◆ What to work on
Every line of the data below is to be duplicated exactly, pictures excepted.

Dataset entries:
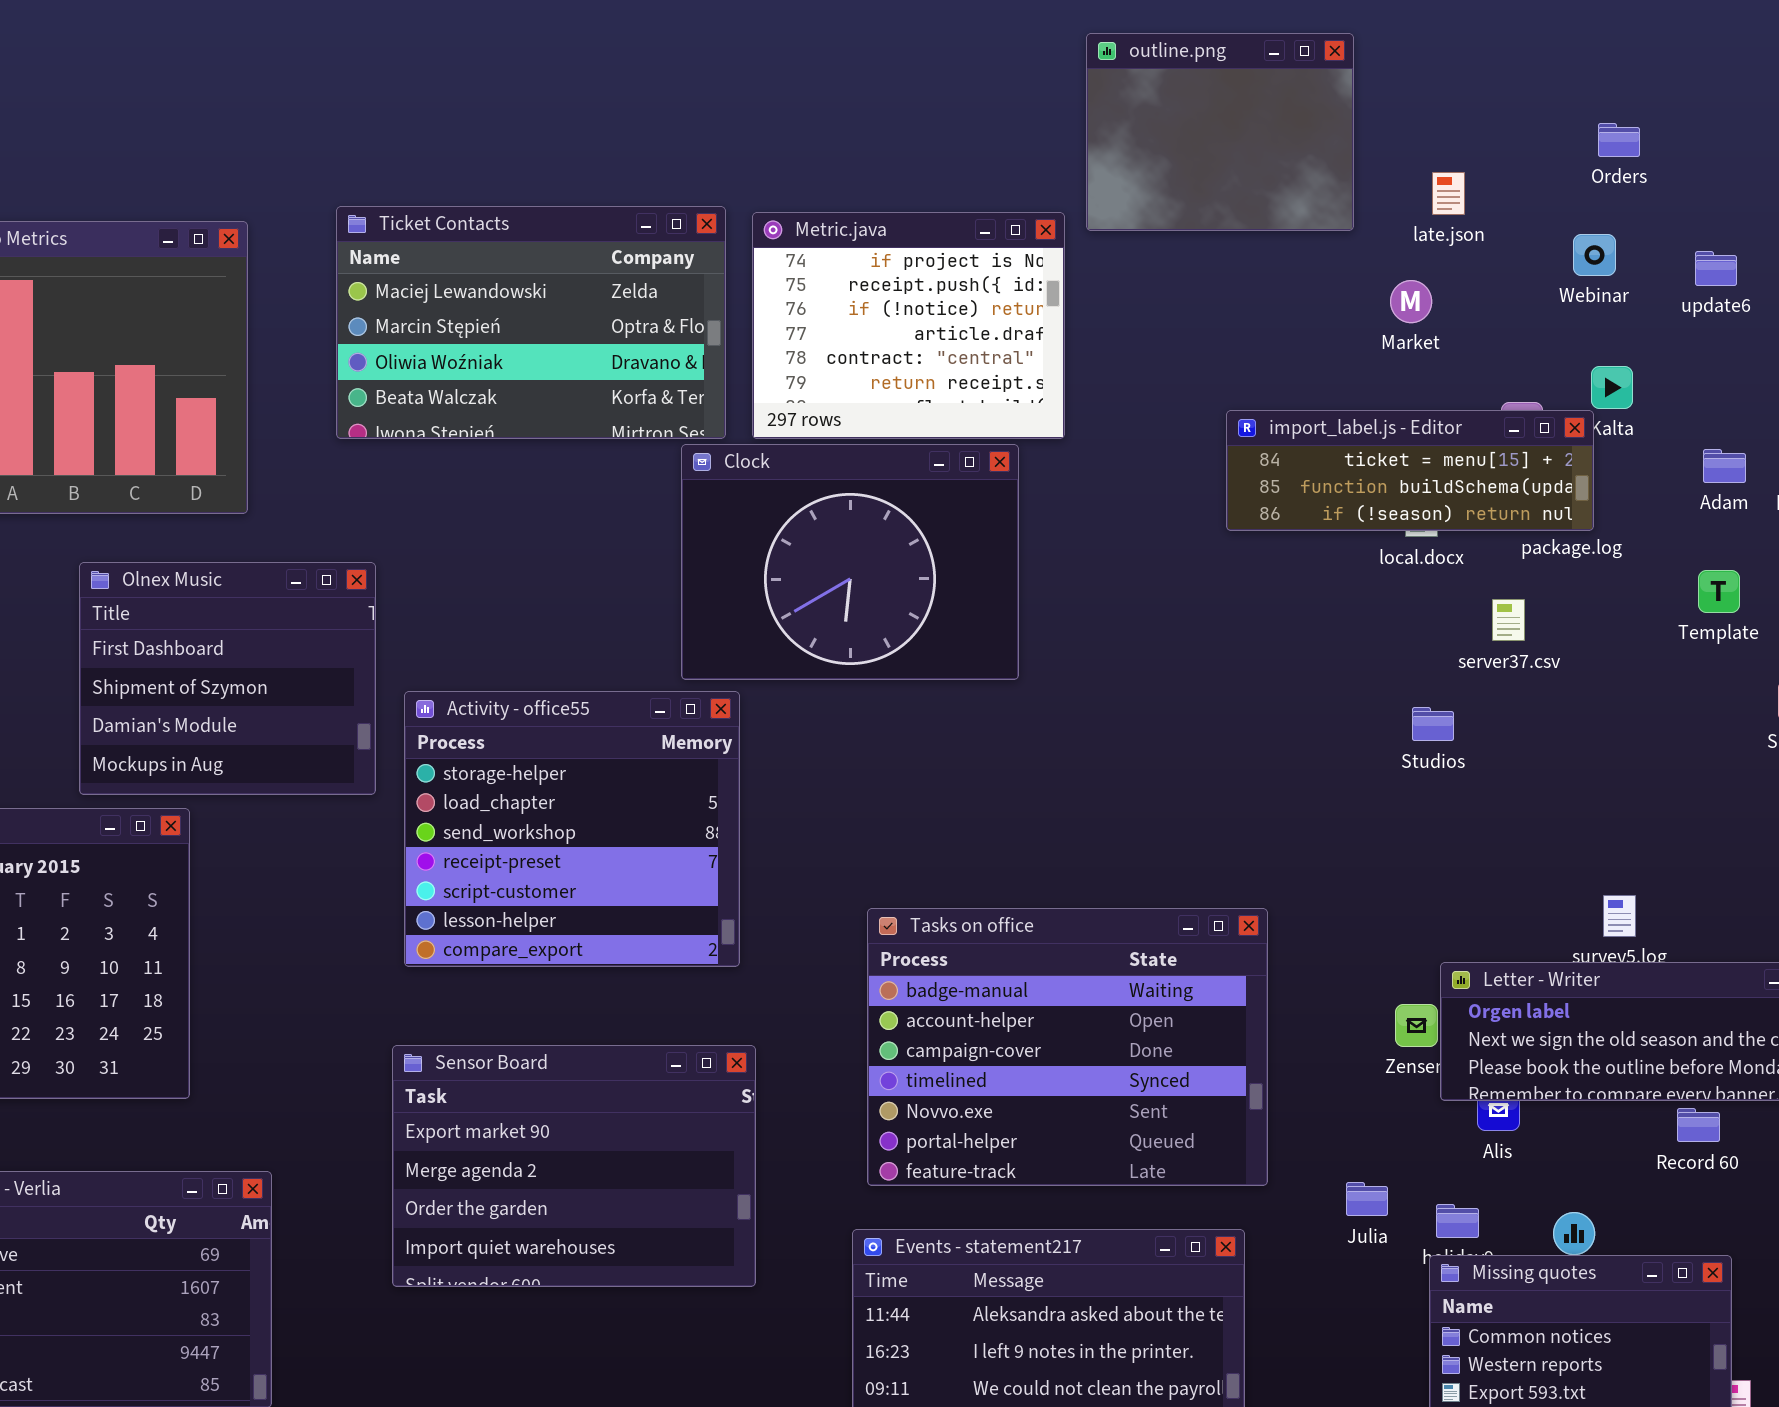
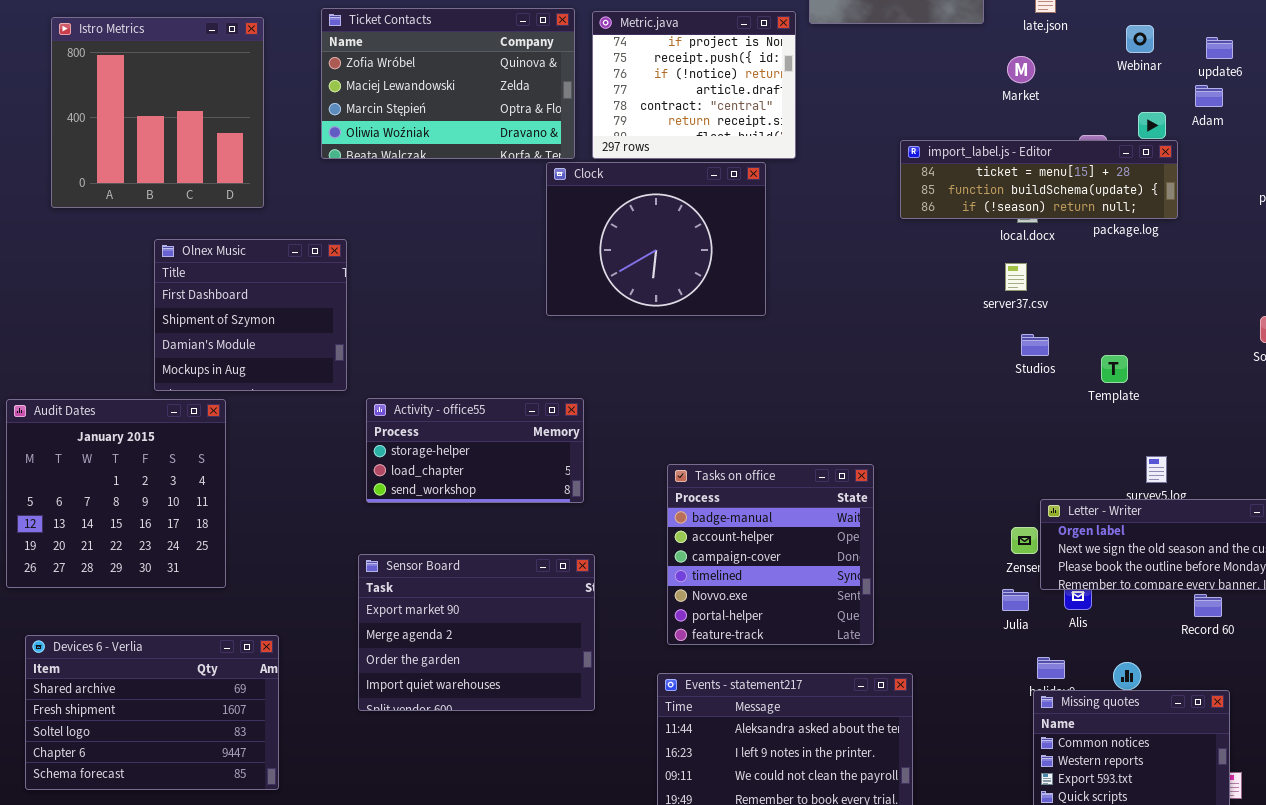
Ticket Contacts: [336,206,726,439] -> [321,8,575,159], scrolled up 1 row
import_label.js - Editor: [1226,410,1594,531] -> [900,140,1178,219], resized
Adam: [1703,449,1746,483] -> [1195,85,1223,107], moved
Template: [1698,570,1740,613] -> [1101,355,1128,383], moved
server37.csv: [1492,599,1525,641] -> [1005,263,1027,291], moved
Activity - office55: [404,691,740,967] -> [366,398,584,503], resized
Tasks on office: [867,908,1268,1186] -> [667,464,874,645], resized
Julia: [1346,1182,1388,1216] -> [1002,589,1029,611], moved

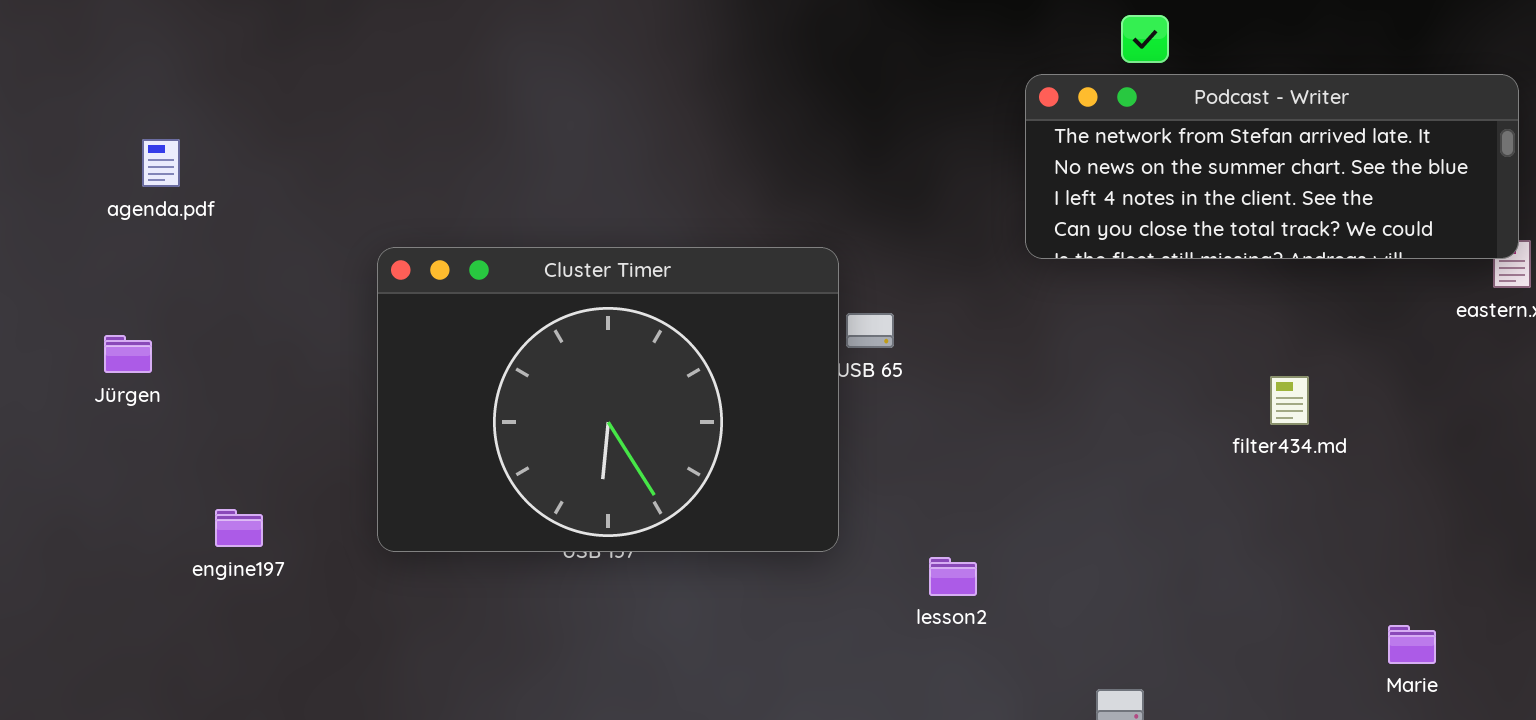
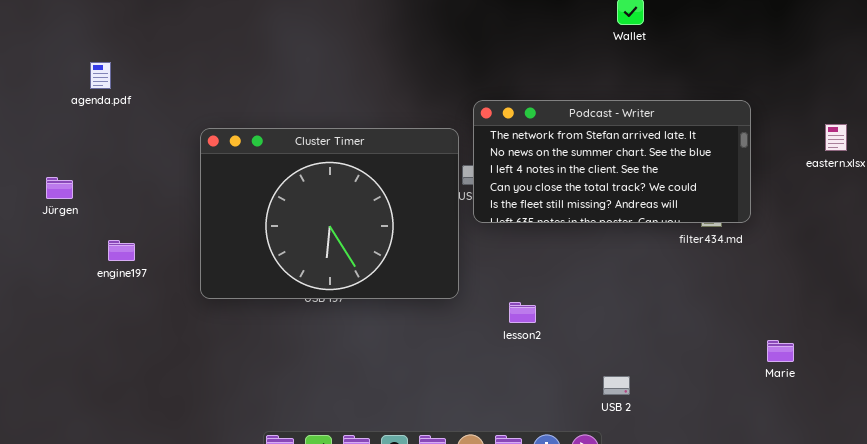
Podcast - Writer: [1025,74,1519,259] -> [473,100,751,223], moved, resized
agenda.pdf: [142,139,180,187] -> [90,62,111,89], moved
engine197: [215,509,263,547] -> [108,240,135,261], moved

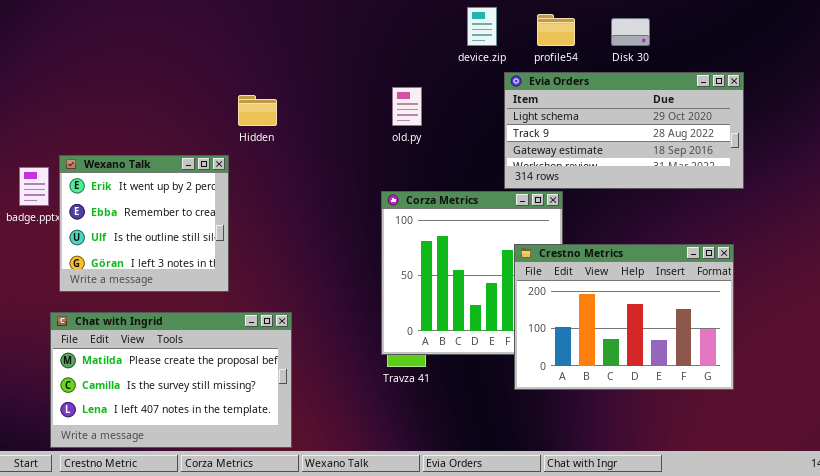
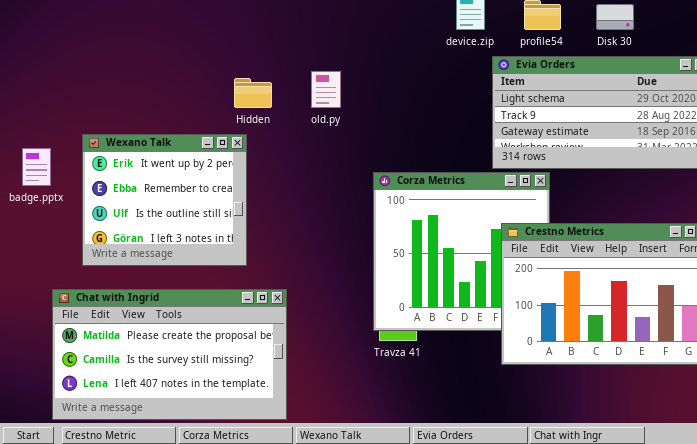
old.py: [392,87,422,126] -> [311,71,341,108], moved
Wexano Talk: [59,155,229,292] -> [82,134,247,266], moved

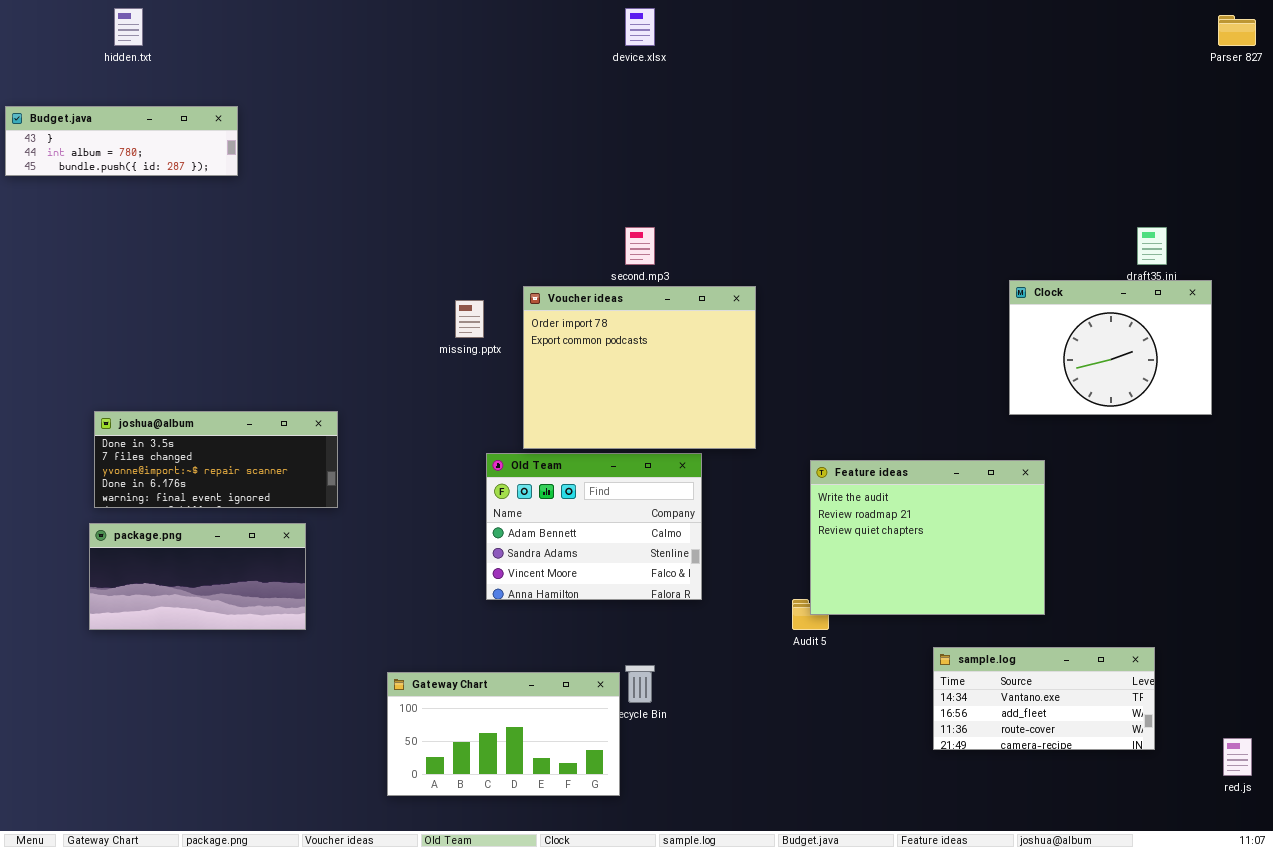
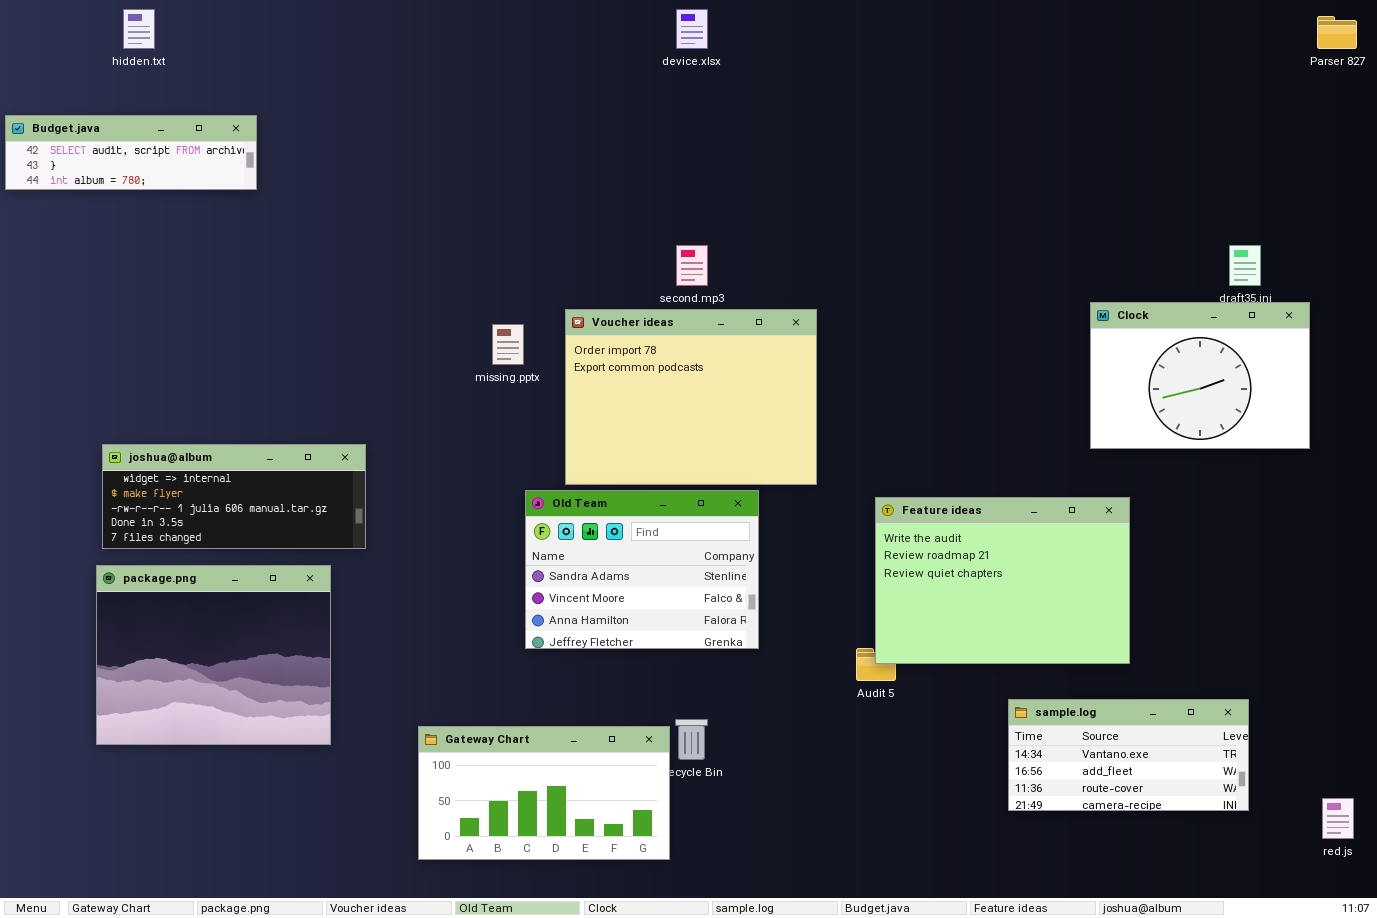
Budget.java: [5,106,238,176] -> [5,115,257,190], scrolled up 1 row
joshua@album: [94,411,338,508] -> [102,444,366,549], scrolled up 3 rows
Old Team: [486,453,702,600] -> [525,490,759,649], scrolled down 1 row
package.png: [89,523,306,630] -> [96,565,331,745], resized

◆ Answer to this task
Ticket Contacts: [336,206,726,439] -> [321,8,575,159], scrolled up 1 row
import_label.js - Editor: [1226,410,1594,531] -> [900,140,1178,219], resized
Adam: [1703,449,1746,483] -> [1195,85,1223,107], moved
Template: [1698,570,1740,613] -> [1101,355,1128,383], moved
server37.csv: [1492,599,1525,641] -> [1005,263,1027,291], moved
Activity - office55: [404,691,740,967] -> [366,398,584,503], resized
Tasks on office: [867,908,1268,1186] -> [667,464,874,645], resized
Julia: [1346,1182,1388,1216] -> [1002,589,1029,611], moved

Podcast - Writer: [1025,74,1519,259] -> [473,100,751,223], moved, resized
agenda.pdf: [142,139,180,187] -> [90,62,111,89], moved
engine197: [215,509,263,547] -> [108,240,135,261], moved

old.py: [392,87,422,126] -> [311,71,341,108], moved
Wexano Talk: [59,155,229,292] -> [82,134,247,266], moved

Budget.java: [5,106,238,176] -> [5,115,257,190], scrolled up 1 row
joshua@album: [94,411,338,508] -> [102,444,366,549], scrolled up 3 rows
Old Team: [486,453,702,600] -> [525,490,759,649], scrolled down 1 row
package.png: [89,523,306,630] -> [96,565,331,745], resized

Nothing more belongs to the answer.